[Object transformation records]
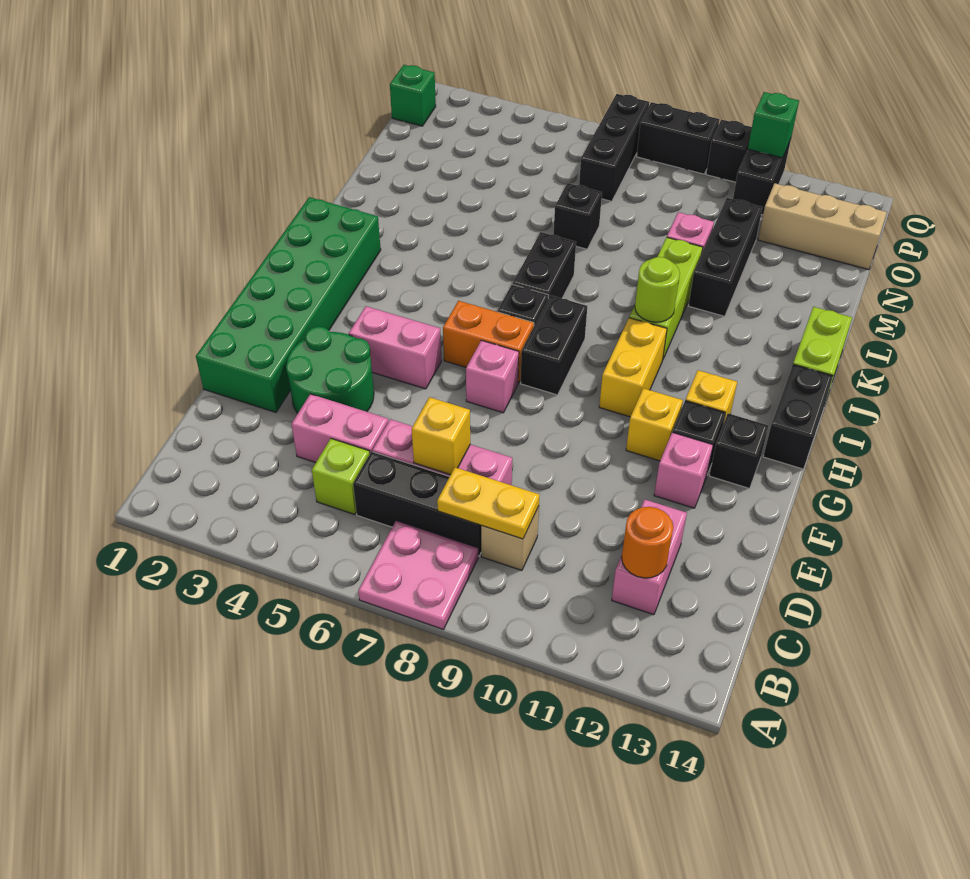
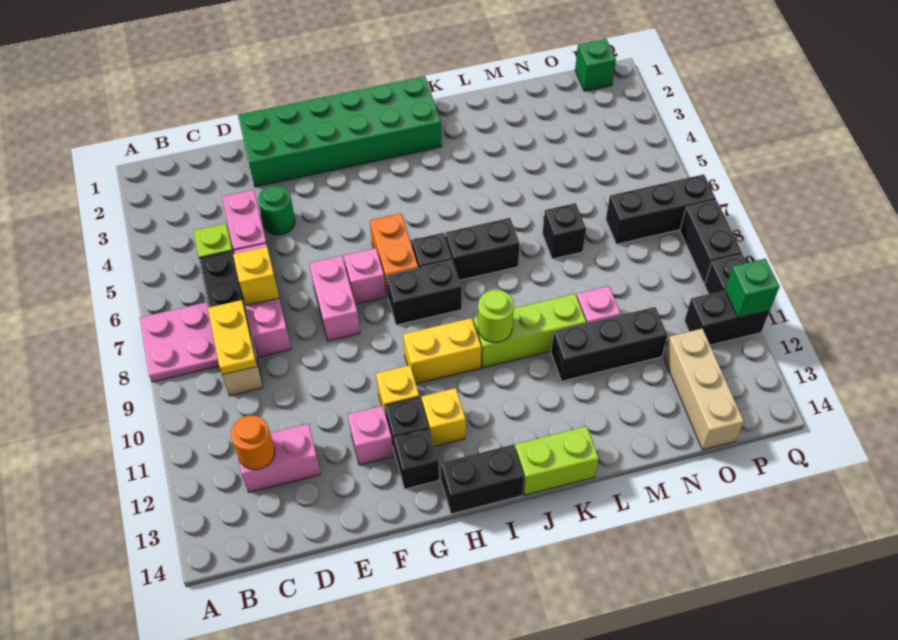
green round brick E3:F4 level 1 -> green round brick E4 level 1
pink brick G4:G5 level 1 -> pink brick F7:F8 level 1

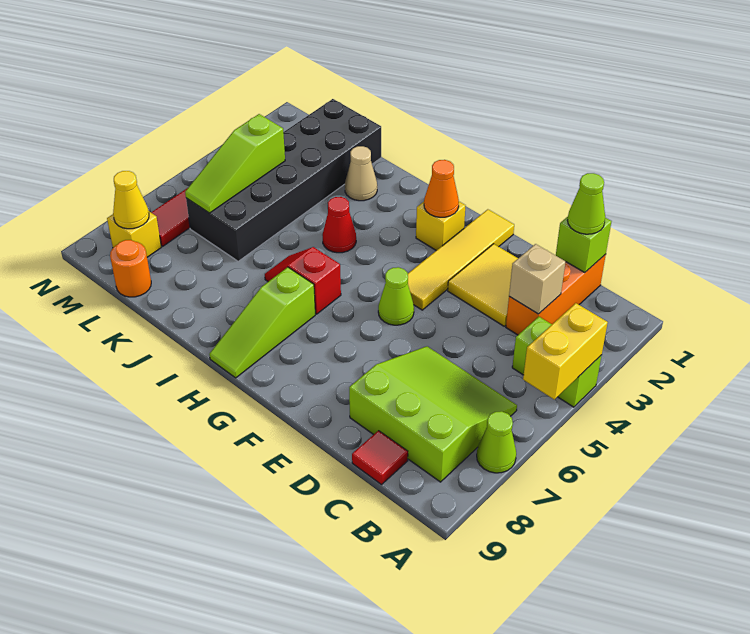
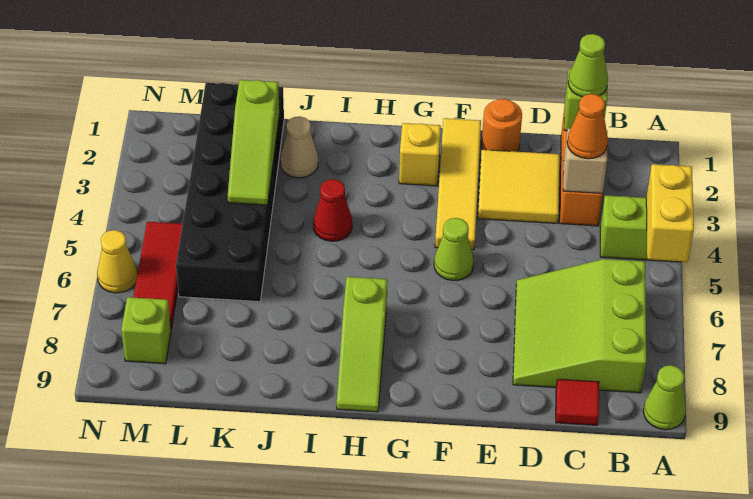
lime cone A7 level 1 -> lime cone A9 level 1
lime slope B6:D8 level 1 top 8 -> lime slope B6:D8 level 1 top B
orange cone G2 level 2 -> orange cone C3 level 3
red slope H6:I6 level 1 top H -> none
lime slope L4:L6 level 2 top 4 -> lime slope K2:K4 level 2 top 2
orange round brick L9 level 1 -> orange round brick E1 level 1
yellow brick M8 level 1 -> lime brick M8 level 1
yellow cone M8 level 2 -> yellow cone N6 level 1

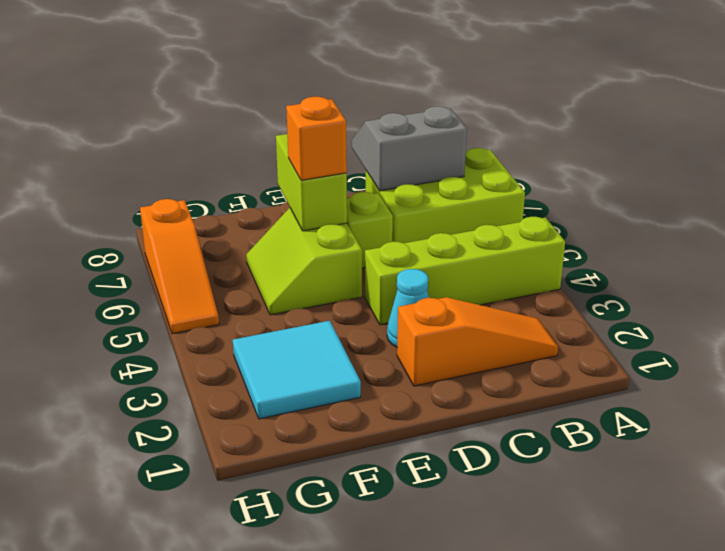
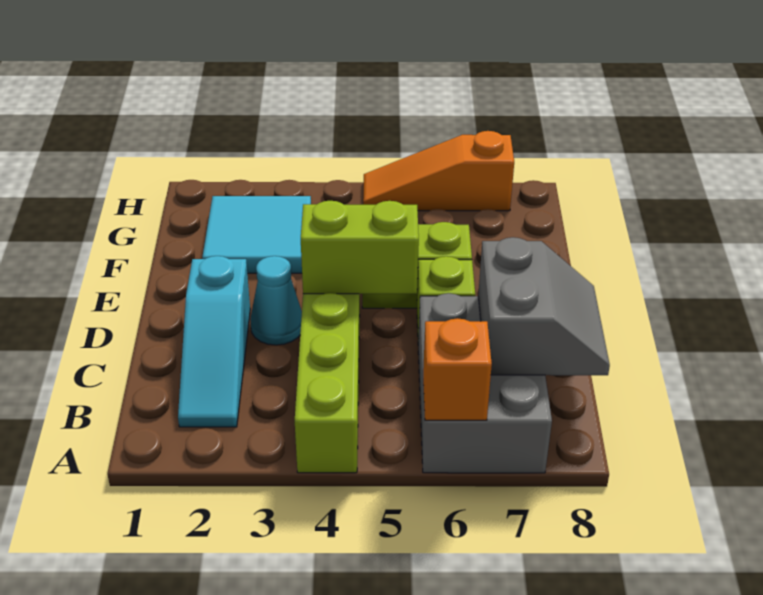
lime brick A6:C7 level 1 -> grey brick A6:C7 level 1
orange slope B2:D2 level 1 top D -> cyan slope B2:D2 level 1 top D
lime brick E6:E7 level 2 -> lime brick D4:D5 level 2
orange brick E6 level 3 -> orange brick A6 level 2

• Activity:
Reproduce the records word for word, please, from their first line up to and including the line that contains "red slope H6:I6 level 1 top H -> none", but no pictures.

• Reply:
green round brick E3:F4 level 1 -> green round brick E4 level 1
pink brick G4:G5 level 1 -> pink brick F7:F8 level 1

lime cone A7 level 1 -> lime cone A9 level 1
lime slope B6:D8 level 1 top 8 -> lime slope B6:D8 level 1 top B
orange cone G2 level 2 -> orange cone C3 level 3
red slope H6:I6 level 1 top H -> none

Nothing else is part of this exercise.